> **Work task**
Retype word for word the line containing "camera: 80 degrees right, 15 degrees down" and each line that follows it in the records below, through the last one, with no pictures.
= Beginning of Section =
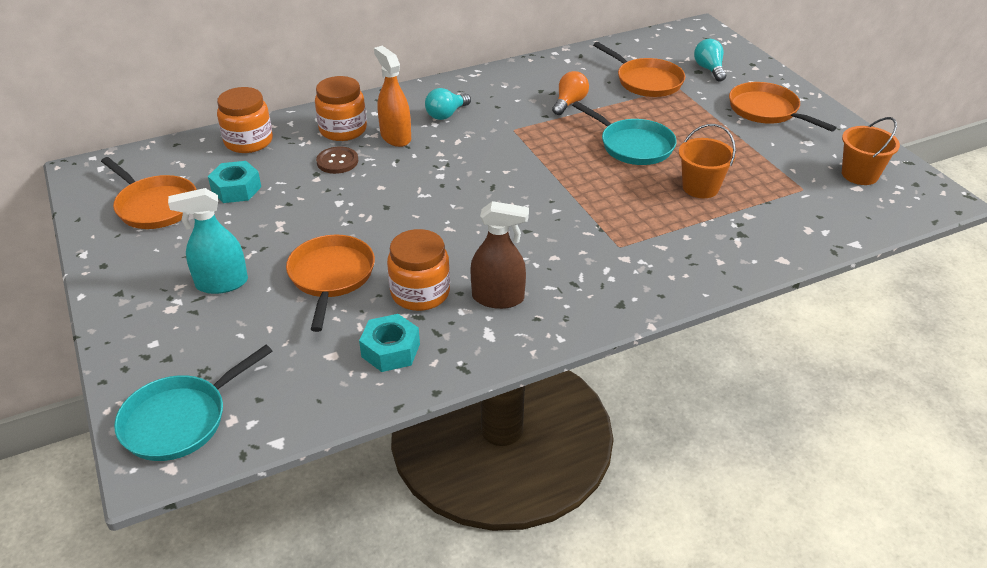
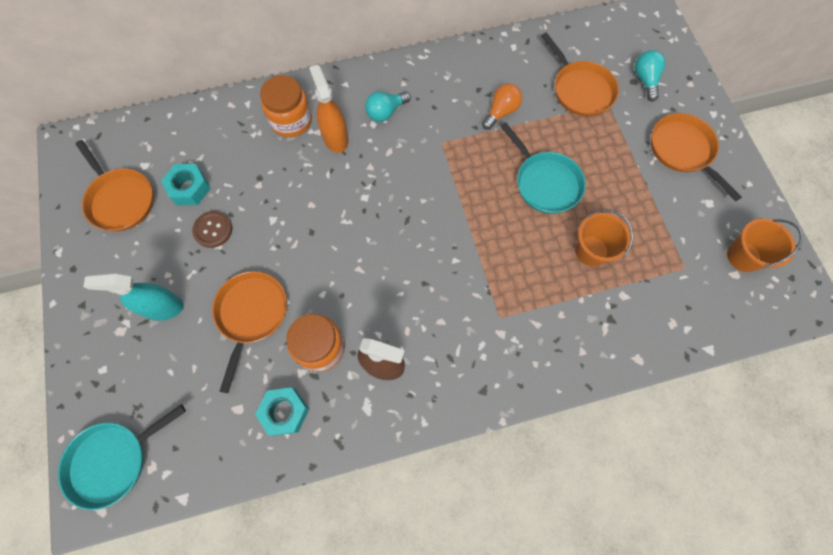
camera: 10 degrees right, 30 degrees up
orange jar [217,87,273,153] -> none
brown button [316,147,358,174] -> brown button moved to [192,211,232,248]

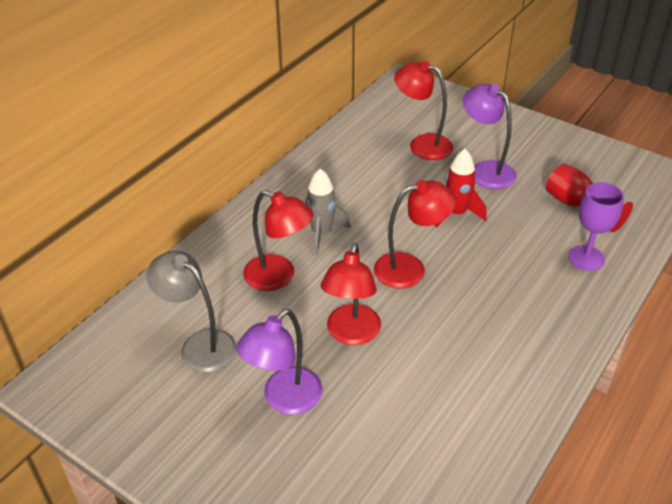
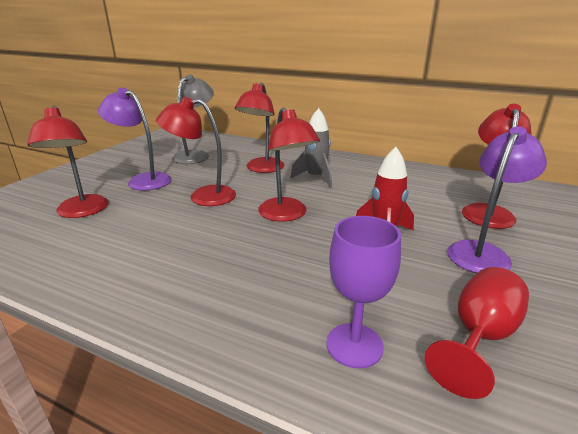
camera: 80 degrees right, 15 degrees down
none -> red lamp [27,106,109,218]

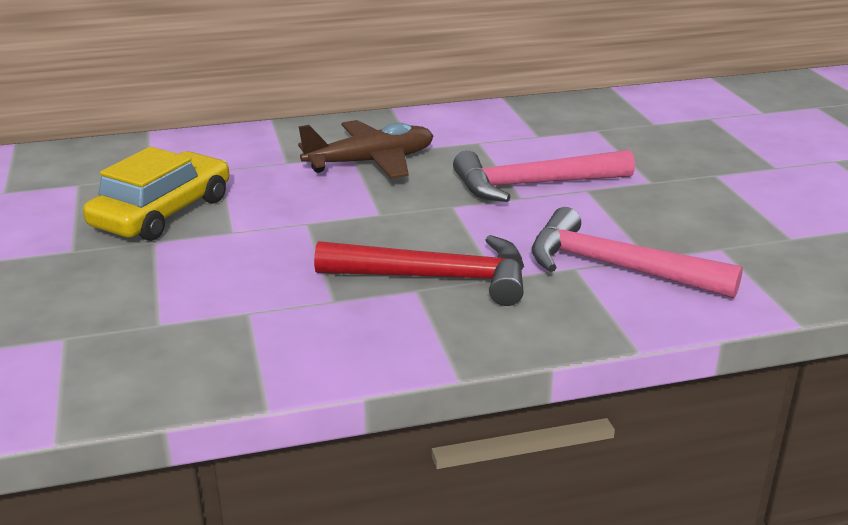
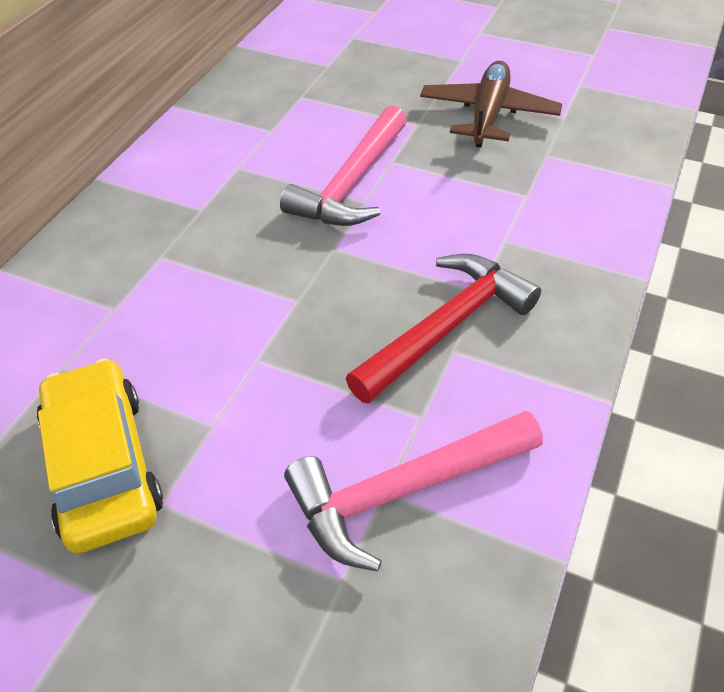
camera: 50 degrees left, 20 degrees up
brown plane [298,120,434,179] -> brown plane moved to [420,61,562,148]
pink hammer [532,207,743,299] -> pink hammer moved to [284,411,543,571]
= End of Section =
> **Response**
camera: 80 degrees right, 15 degrees down
none -> red lamp [27,106,109,218]

camera: 50 degrees left, 20 degrees up
brown plane [298,120,434,179] -> brown plane moved to [420,61,562,148]
pink hammer [532,207,743,299] -> pink hammer moved to [284,411,543,571]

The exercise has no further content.